(Task objective):
When you reach the line containing "D101: none -> diode 1N914 (A COM, K FILT2)" in the records below, start copying exactly, and stop once you have copied the line containing "V101: AC 100mV (COM, IN) -> AC 10mV (COM, IN)".

(Extracted data begins)

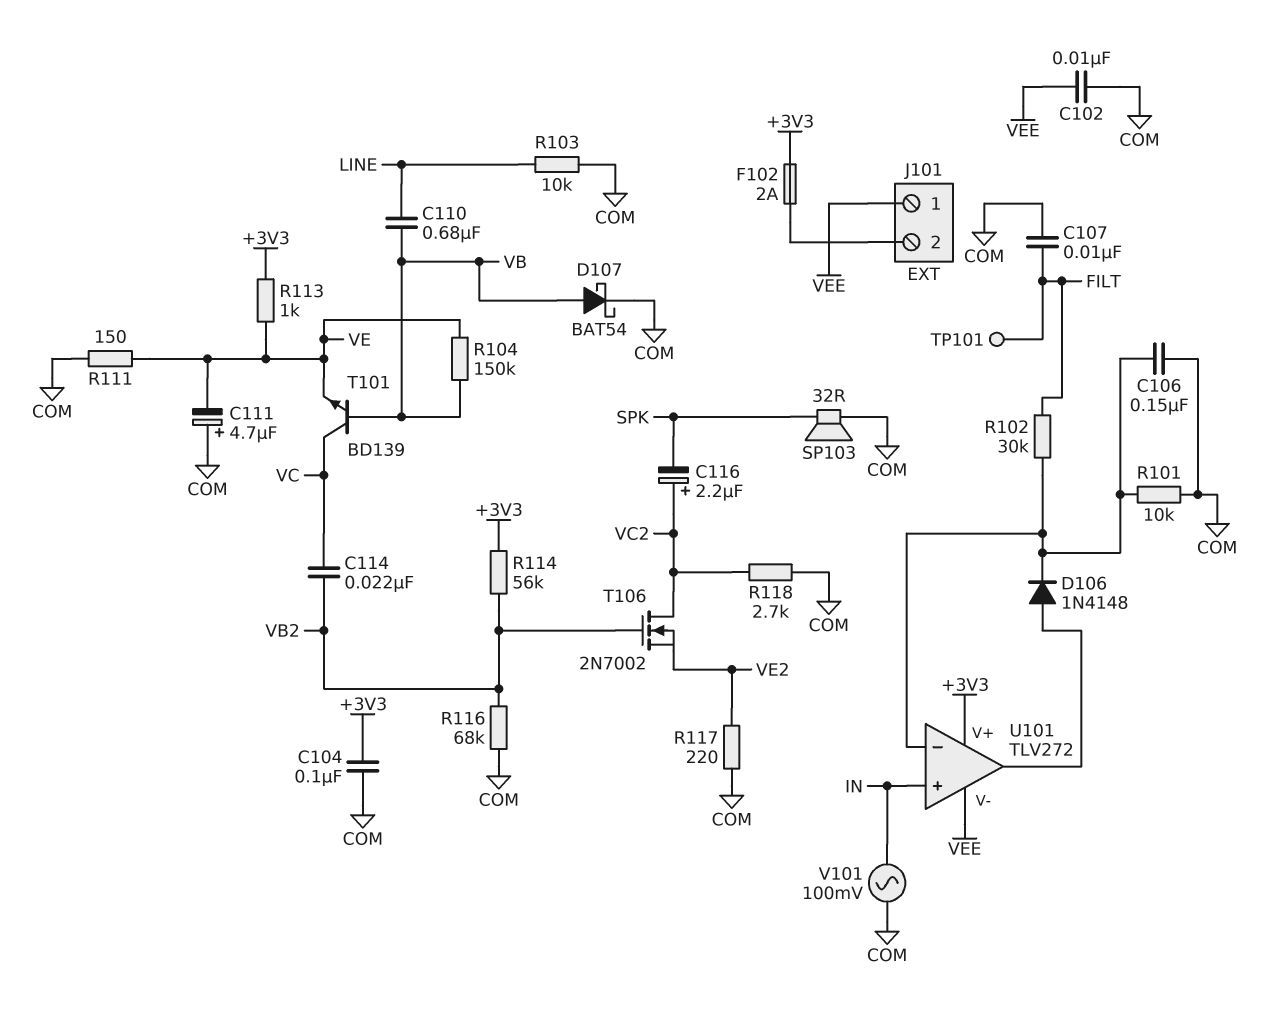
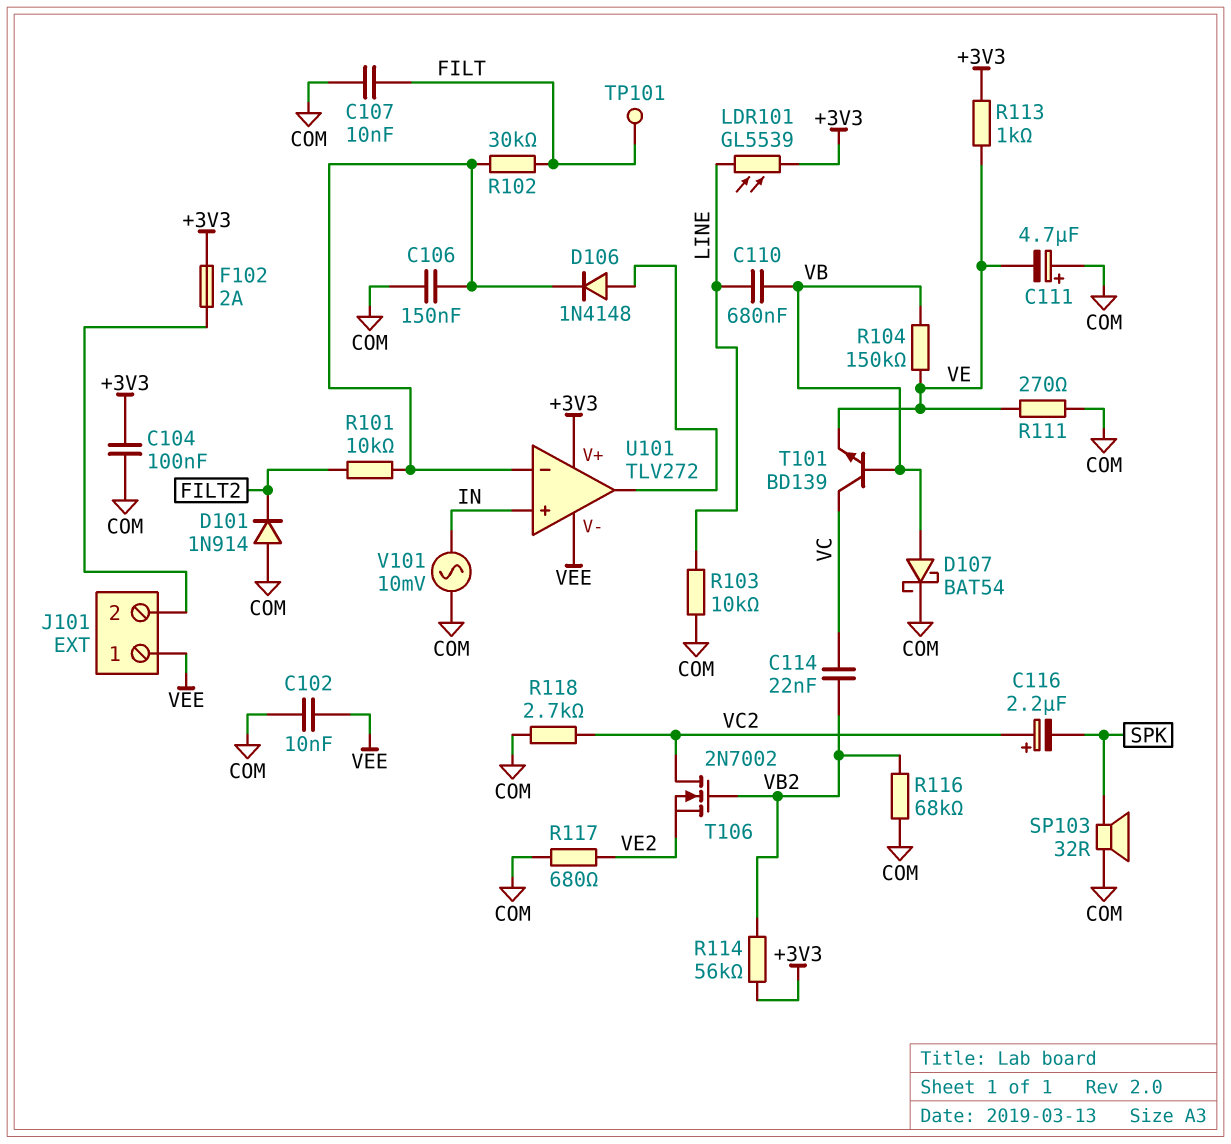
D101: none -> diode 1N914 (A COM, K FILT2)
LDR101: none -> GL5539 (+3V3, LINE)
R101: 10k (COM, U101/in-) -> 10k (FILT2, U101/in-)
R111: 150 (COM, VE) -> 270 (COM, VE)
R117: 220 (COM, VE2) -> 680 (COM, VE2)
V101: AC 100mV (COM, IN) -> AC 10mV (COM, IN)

(Extracted data ends)
(Extracted data begins)

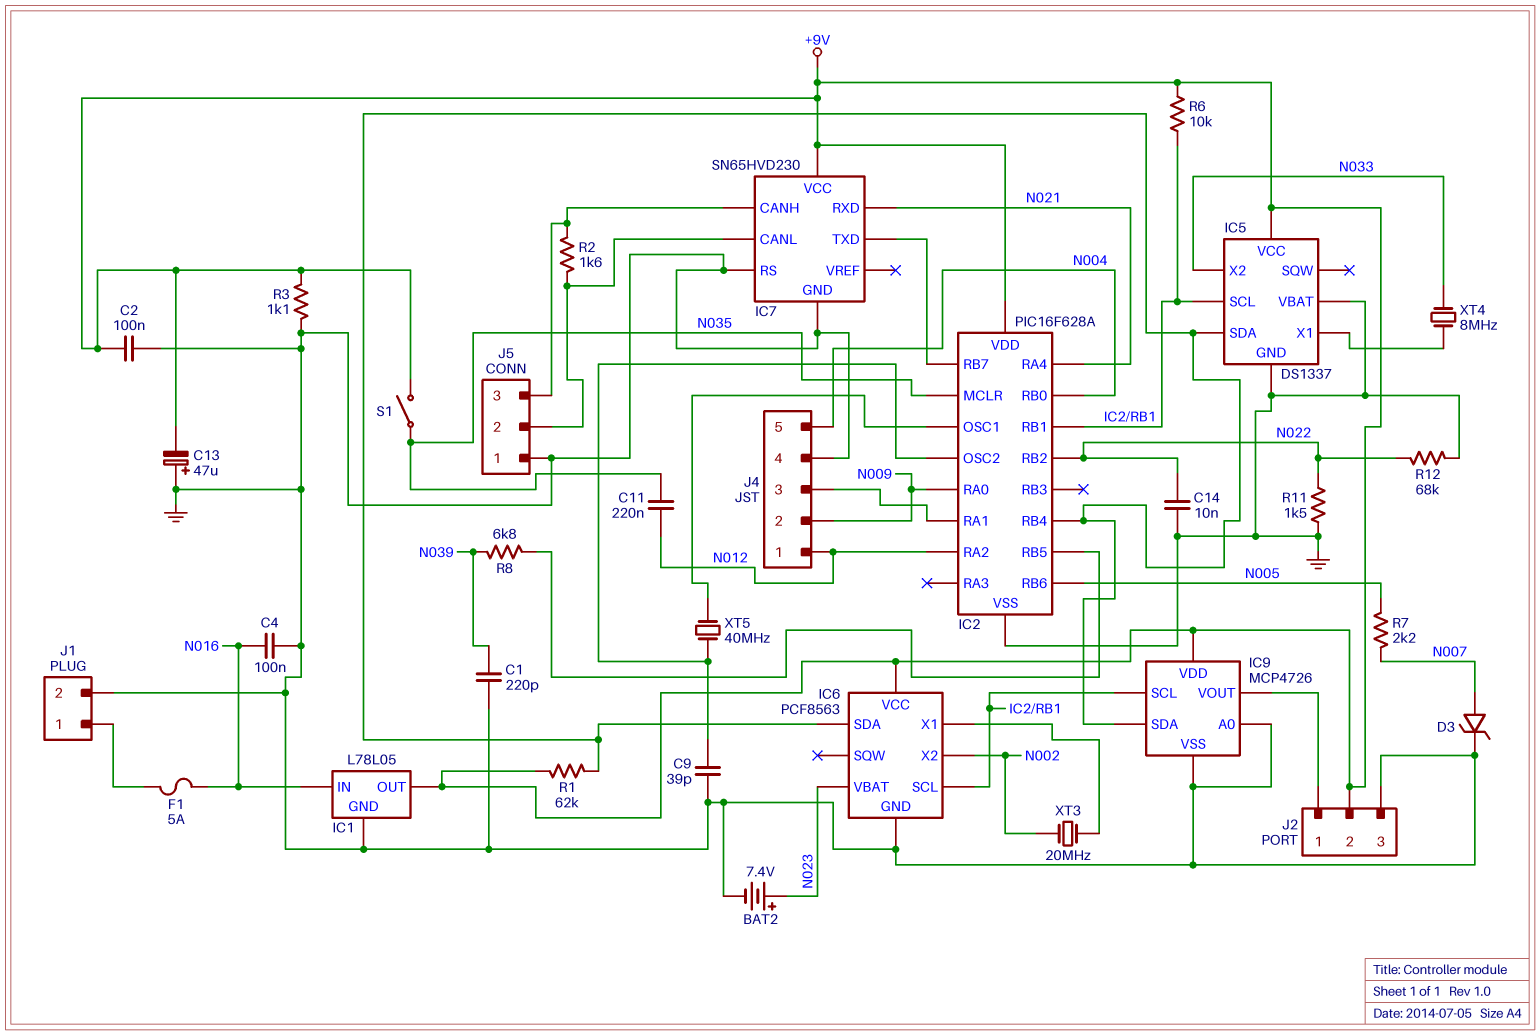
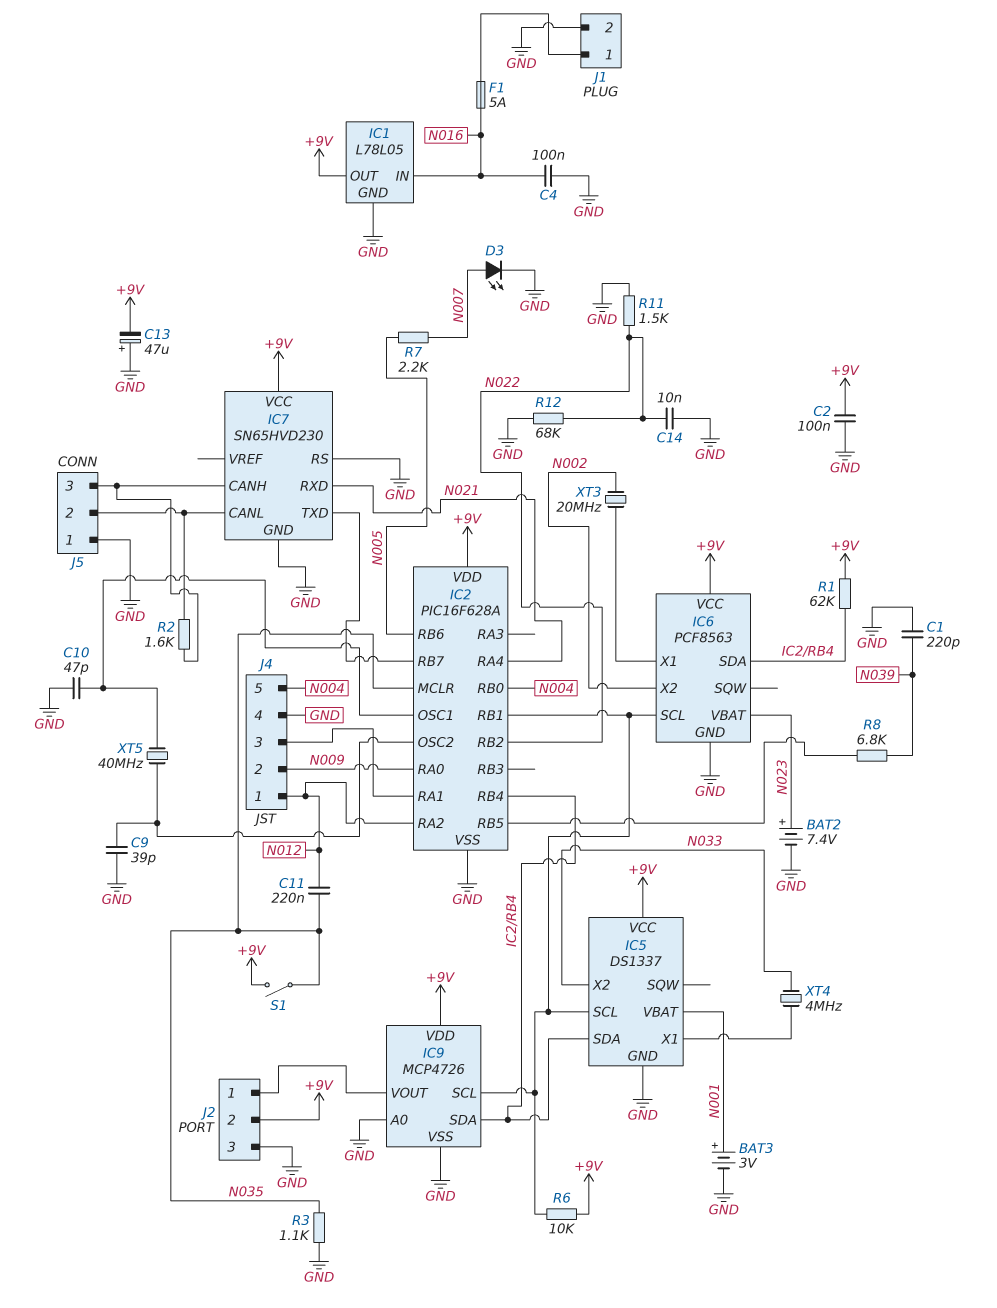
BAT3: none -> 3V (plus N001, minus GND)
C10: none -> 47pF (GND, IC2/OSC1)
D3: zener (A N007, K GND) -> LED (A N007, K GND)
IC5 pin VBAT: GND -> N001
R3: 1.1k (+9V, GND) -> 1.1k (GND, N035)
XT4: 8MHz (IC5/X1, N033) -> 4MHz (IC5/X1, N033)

(Extracted data ends)

(Exercise answer):
D101: none -> diode 1N914 (A COM, K FILT2)
LDR101: none -> GL5539 (+3V3, LINE)
R101: 10k (COM, U101/in-) -> 10k (FILT2, U101/in-)
R111: 150 (COM, VE) -> 270 (COM, VE)
R117: 220 (COM, VE2) -> 680 (COM, VE2)
V101: AC 100mV (COM, IN) -> AC 10mV (COM, IN)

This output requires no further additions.